**Problem description:**
An exact copy of the lines from the one containing "R3: 82k (GND, SIG3) -> 82k (SIG3, SIG4)" through the last line below is required; include both of those lines and no others.

*** Opening Dataset records ***

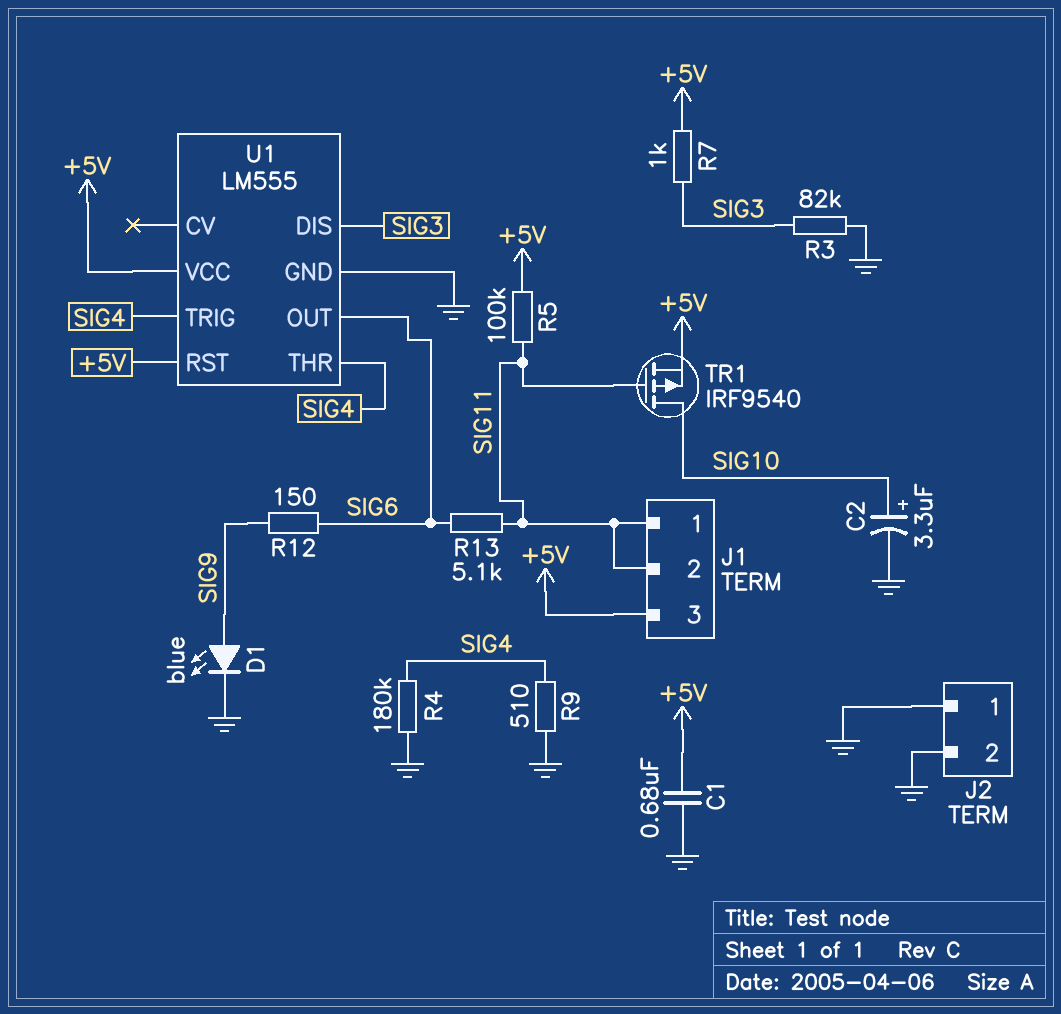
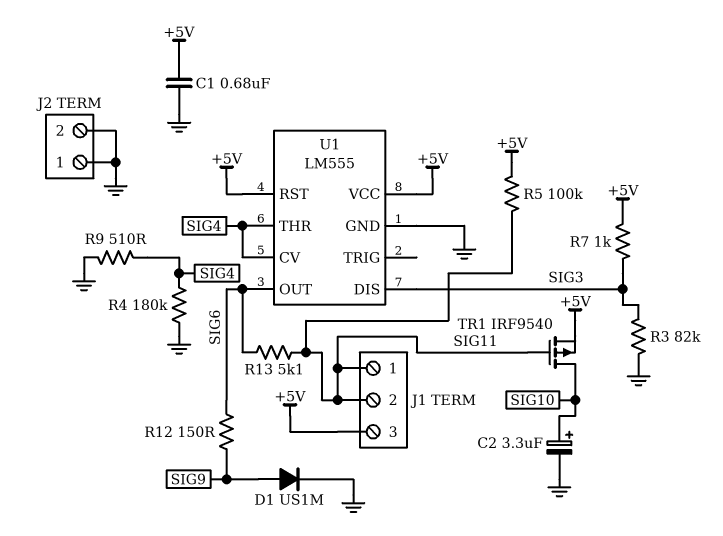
D1: LED blue (A SIG9, K GND) -> diode US1M (A SIG9, K GND)
U1 pin CV: none -> SIG4
U1 pin TRIG: SIG4 -> none

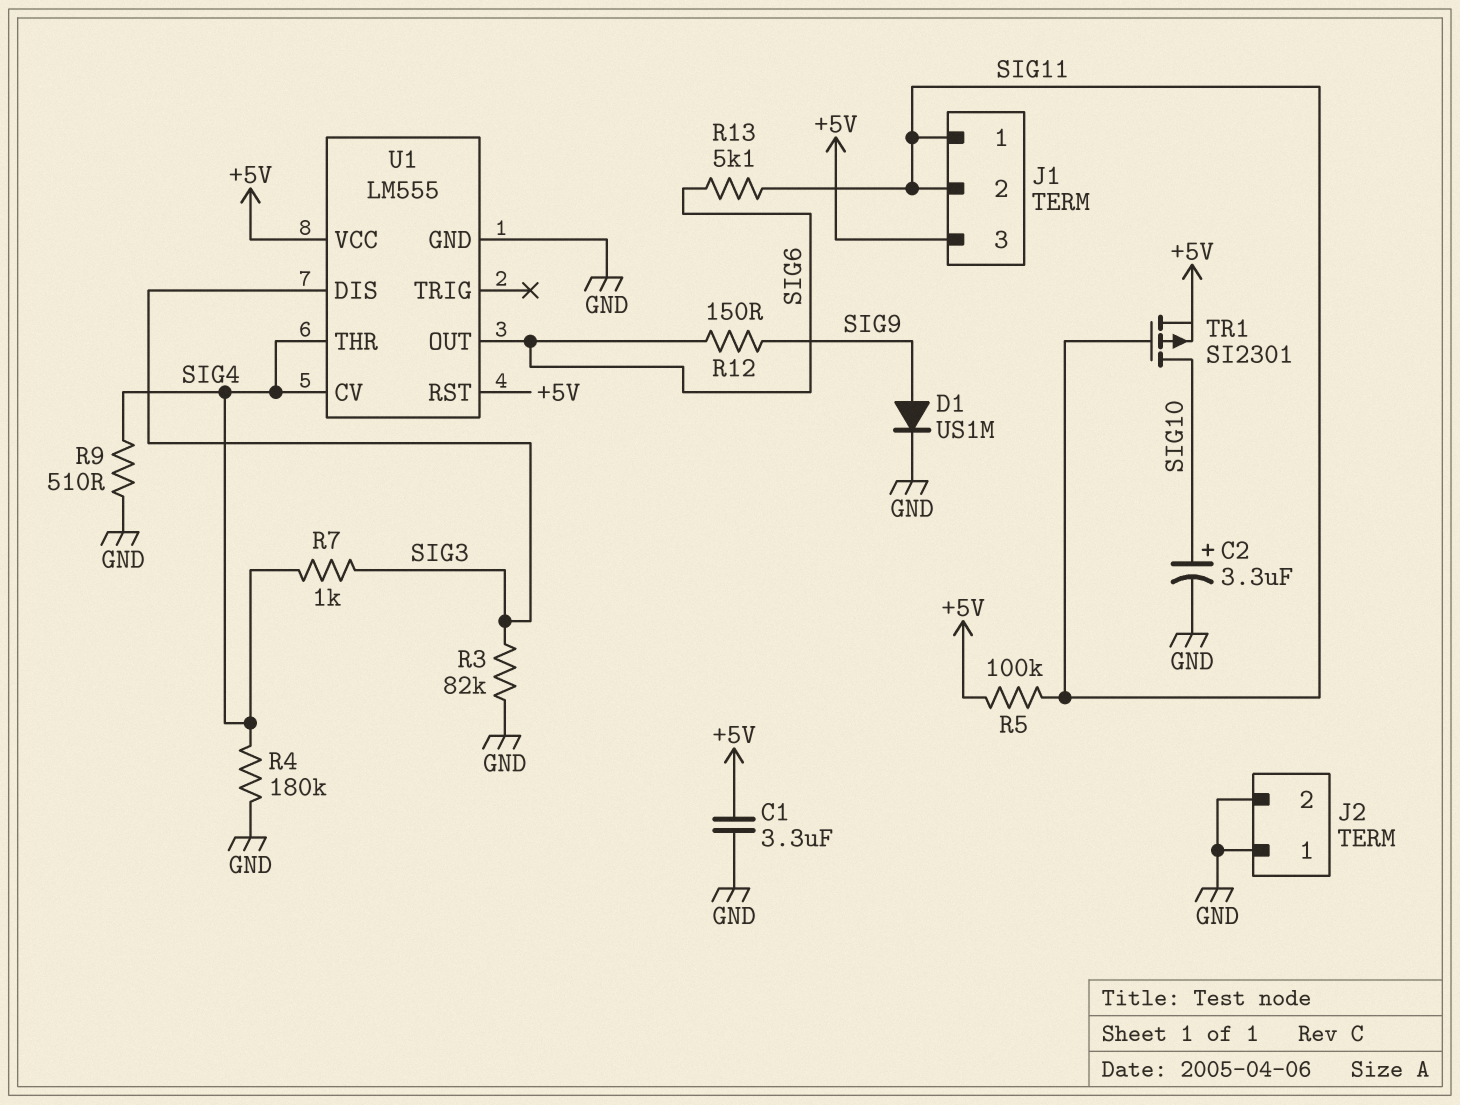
C1: 680nF (+5V, GND) -> 3.3uF (+5V, GND)
R7: 1k (+5V, SIG3) -> 1k (SIG3, SIG4)
TR1: PMOS IRF9540 (G SIG11, D SIG10, S +5V) -> PMOS SI2301 (G SIG11, D SIG10, S +5V)

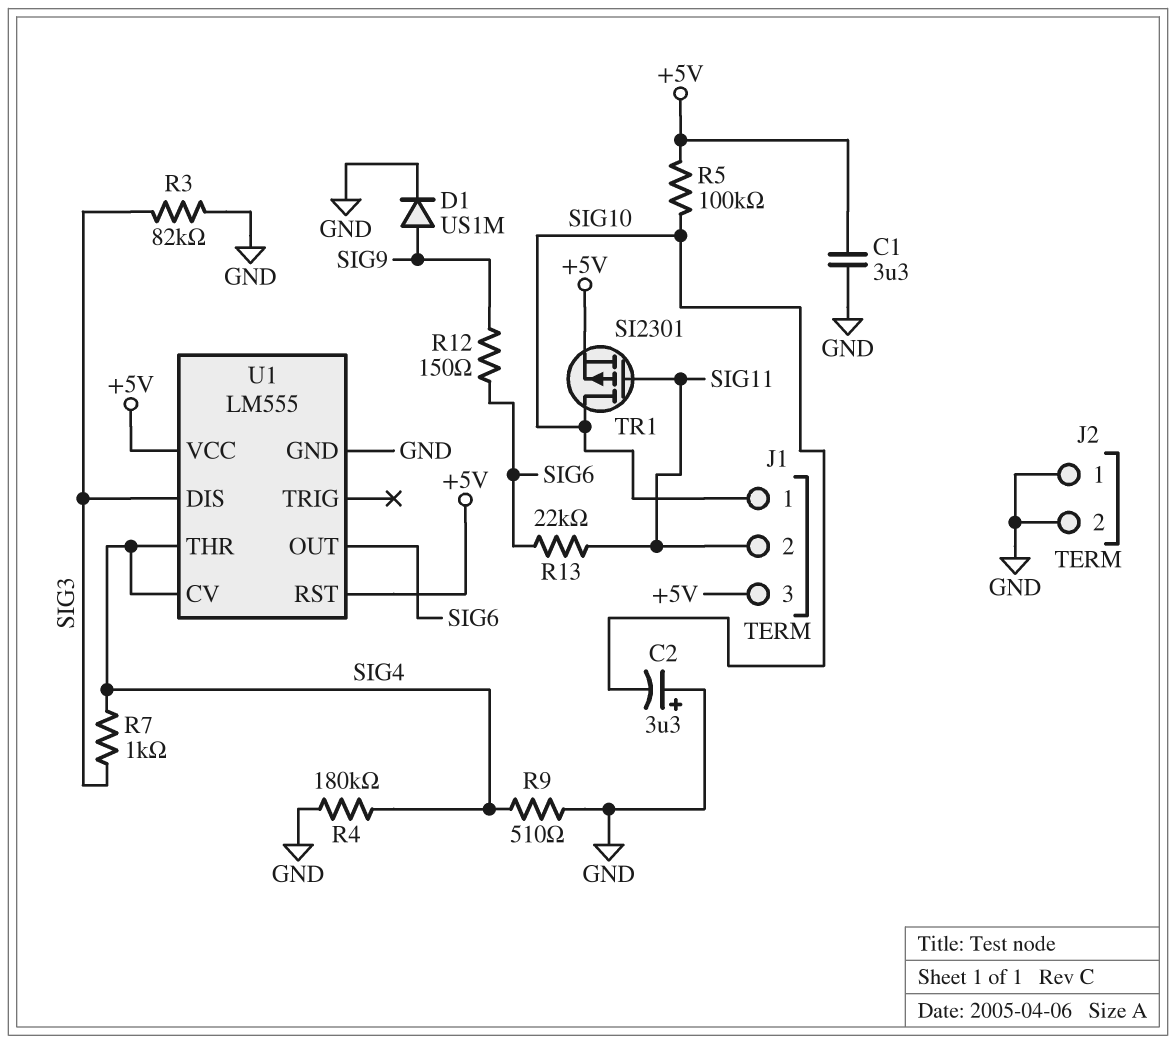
C2: 3.3uF (plus SIG10, minus GND) -> 3.3uF (plus GND, minus SIG10)
J1 pin 1: SIG11 -> SIG10
R5: 100k (+5V, SIG11) -> 100k (+5V, SIG10)
R13: 5.1k (SIG6, SIG11) -> 22k (SIG6, SIG11)

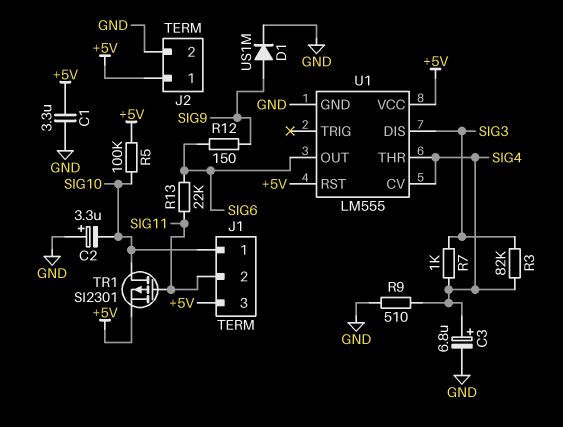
C3: none -> 6.8uF (plus SIG4, minus GND)
J2 pin 1: GND -> +5V
R3: 82k (GND, SIG3) -> 82k (SIG3, SIG4)
R4: 180k (GND, SIG4) -> none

*** Closing Dataset records ***

**Result:**
R3: 82k (GND, SIG3) -> 82k (SIG3, SIG4)
R4: 180k (GND, SIG4) -> none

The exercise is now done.